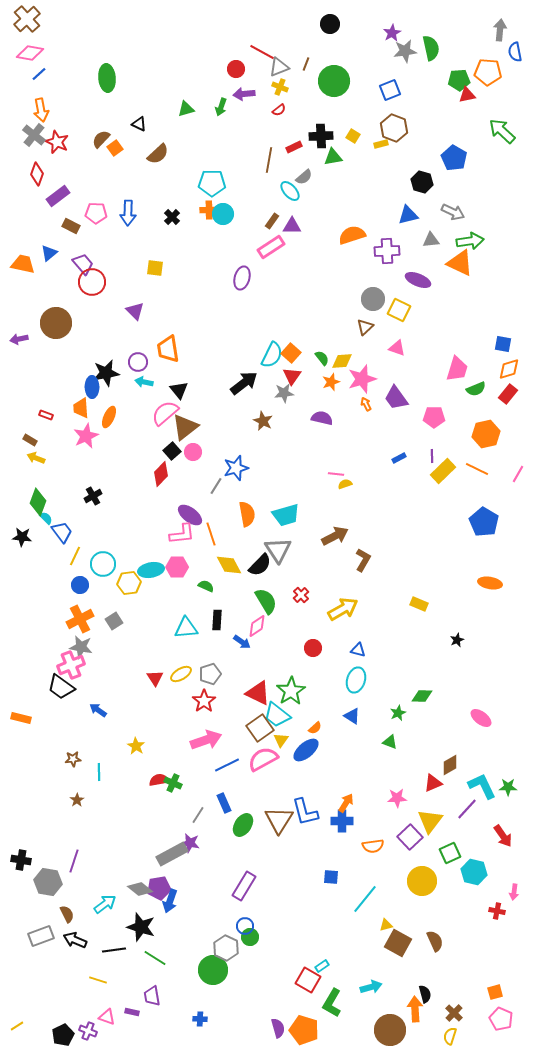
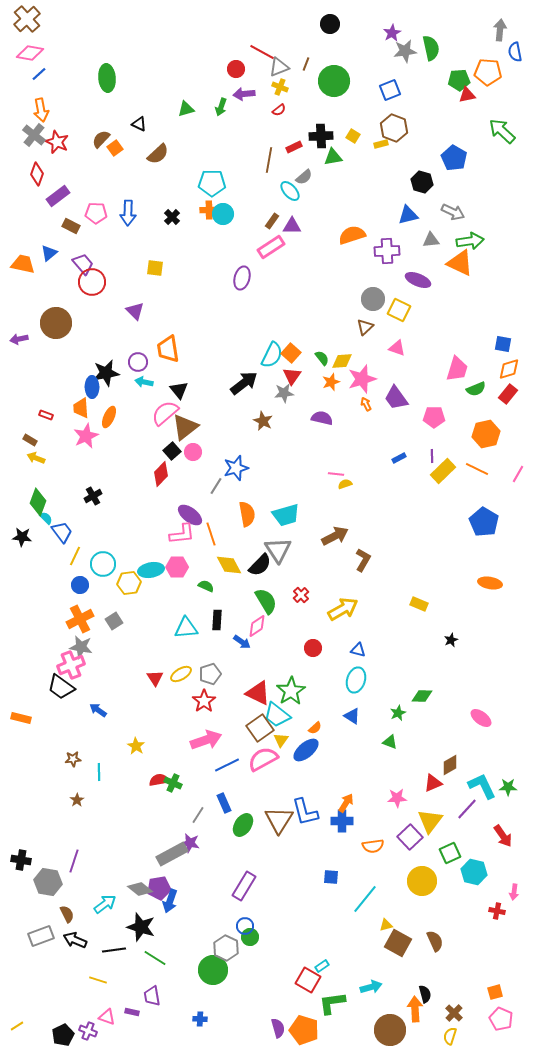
black star at (457, 640): moved 6 px left
green L-shape at (332, 1003): rotated 52 degrees clockwise
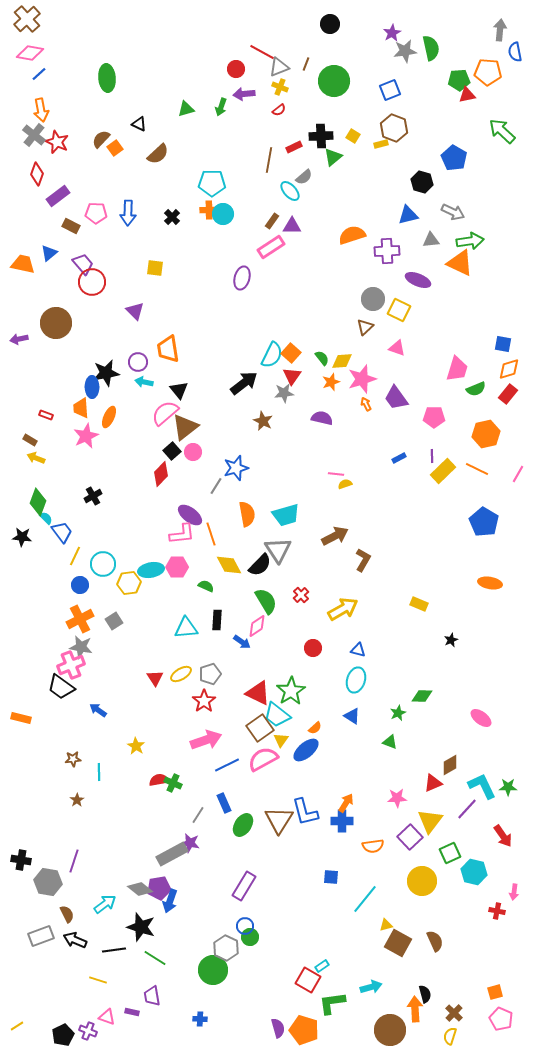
green triangle at (333, 157): rotated 30 degrees counterclockwise
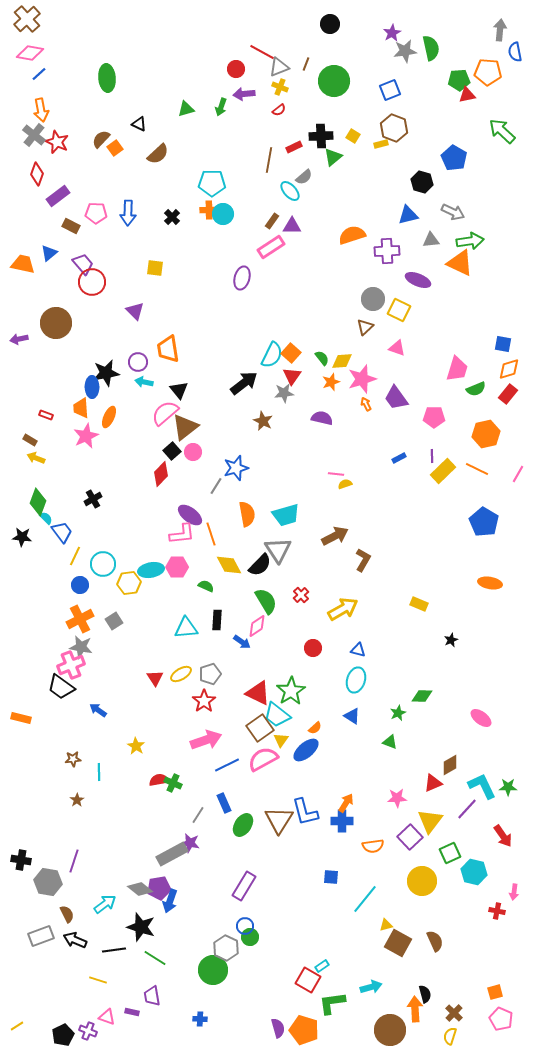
black cross at (93, 496): moved 3 px down
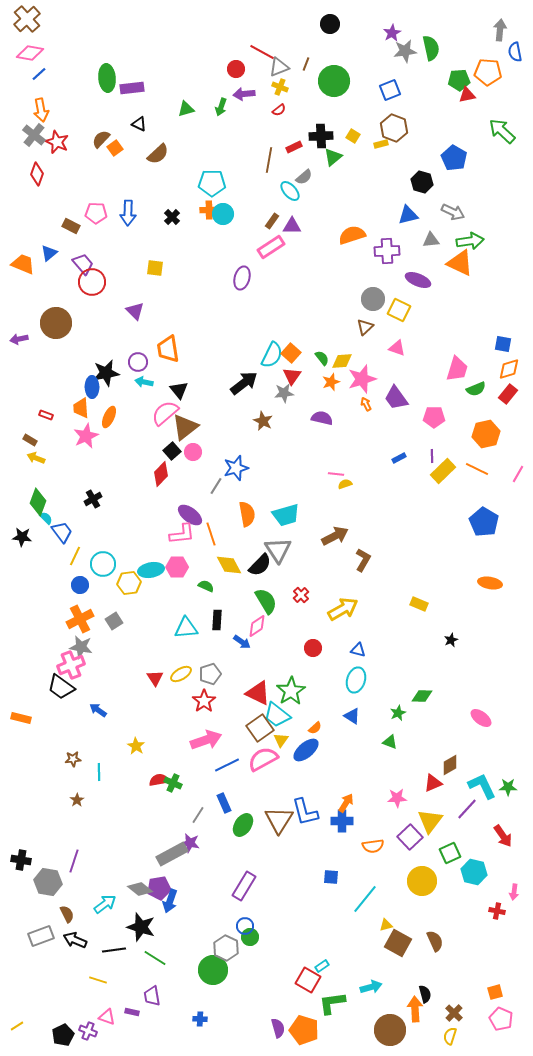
purple rectangle at (58, 196): moved 74 px right, 108 px up; rotated 30 degrees clockwise
orange trapezoid at (23, 264): rotated 10 degrees clockwise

== Written problem ==
Could you copy every line of text in the records above exactly, leaving the pictures out of your answer?

== Response to the task ==
black star at (457, 640): moved 6 px left
green L-shape at (332, 1003): rotated 52 degrees clockwise
green triangle at (333, 157): rotated 30 degrees counterclockwise
black cross at (93, 496): moved 3 px down
purple rectangle at (58, 196): moved 74 px right, 108 px up; rotated 30 degrees clockwise
orange trapezoid at (23, 264): rotated 10 degrees clockwise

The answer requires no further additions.